EXERCISE ▸
Within the listing that follows, state how many lines include the word "schwarz"; write only that number.

INPUT RECORDS ▸
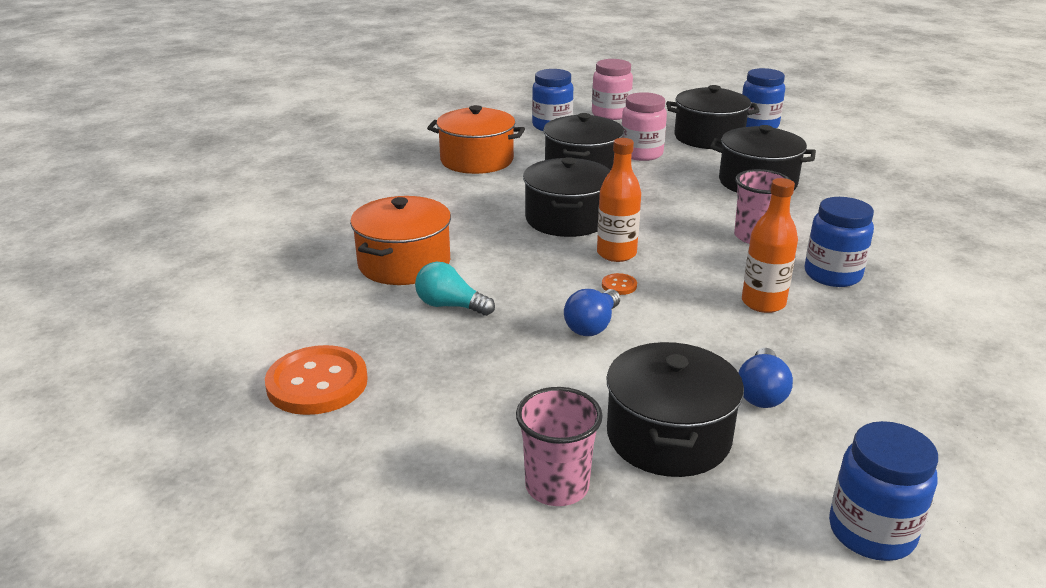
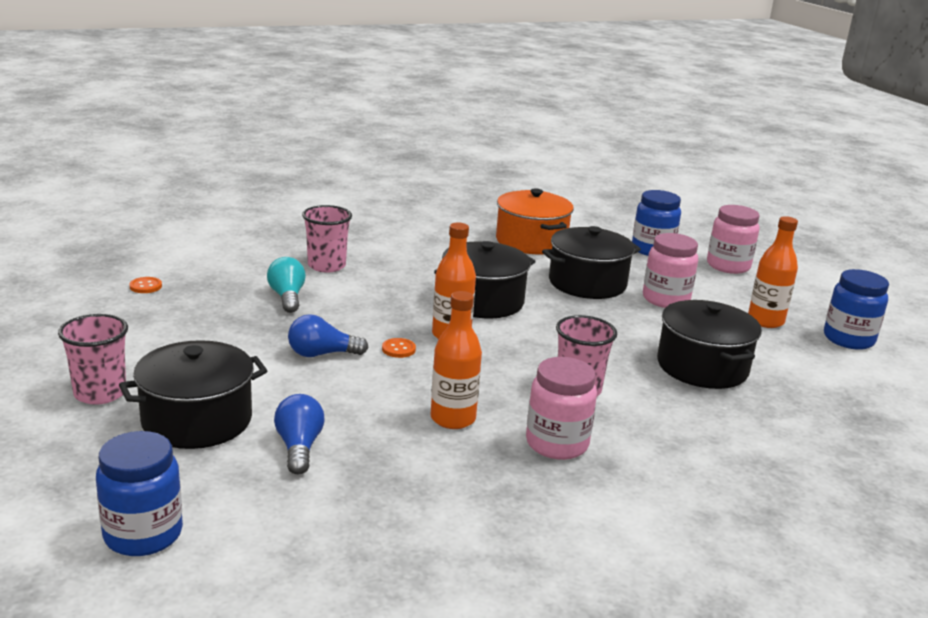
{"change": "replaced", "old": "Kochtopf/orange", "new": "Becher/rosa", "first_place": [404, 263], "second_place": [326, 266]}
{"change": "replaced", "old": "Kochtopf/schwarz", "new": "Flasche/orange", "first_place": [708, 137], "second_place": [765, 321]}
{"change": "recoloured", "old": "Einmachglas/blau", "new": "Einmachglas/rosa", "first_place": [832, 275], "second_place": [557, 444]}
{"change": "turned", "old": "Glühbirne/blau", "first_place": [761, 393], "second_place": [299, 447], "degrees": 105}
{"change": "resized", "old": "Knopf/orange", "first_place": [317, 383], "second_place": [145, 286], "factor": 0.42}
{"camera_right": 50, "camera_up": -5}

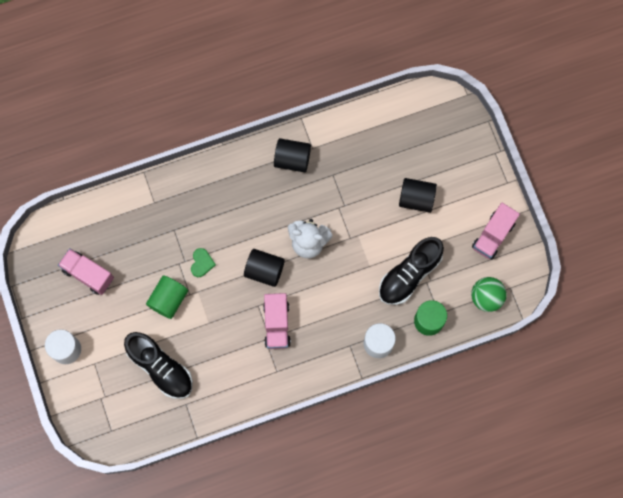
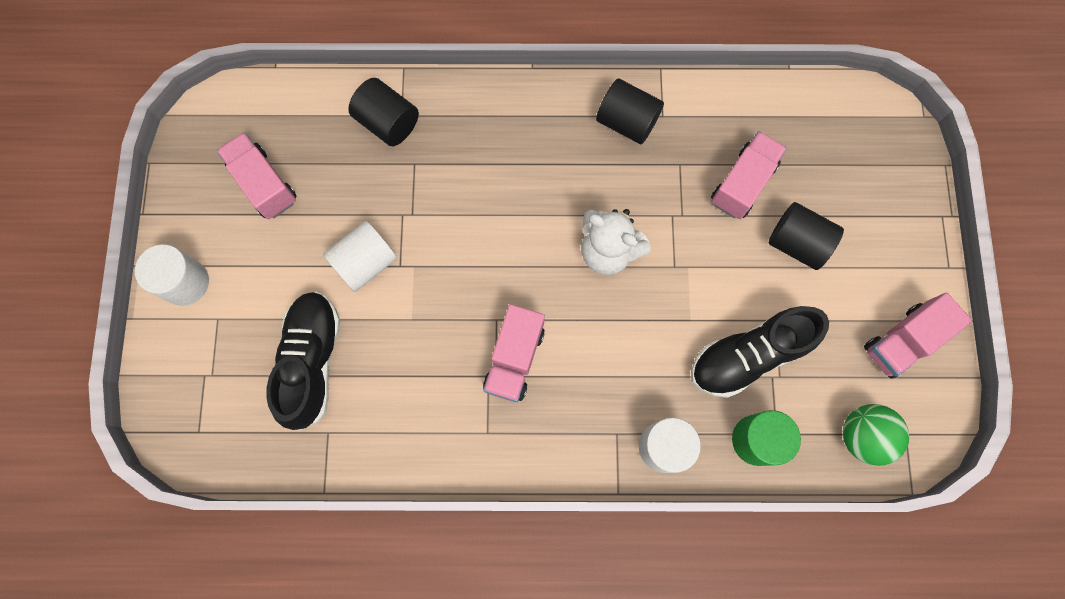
{"change": "removed", "old": "Herz/grün", "first_place": [202, 263]}
{"change": "added", "new": "Lastwagen/rosa", "second_place": [742, 183]}
{"change": "moved", "old": "Vollzylinder/schwarz", "first_place": [264, 270], "second_place": [388, 123]}
{"change": "recoloured", "old": "Vollzylinder/grün", "new": "Vollzylinder/weiß", "first_place": [168, 300], "second_place": [365, 263]}
{"change": "turned", "old": "Schuh/schwarz", "first_place": [160, 368], "second_place": [312, 362], "degrees": -150}
{"camera_right": 20, "camera_up": 0}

TASK SOLUTION ▸
3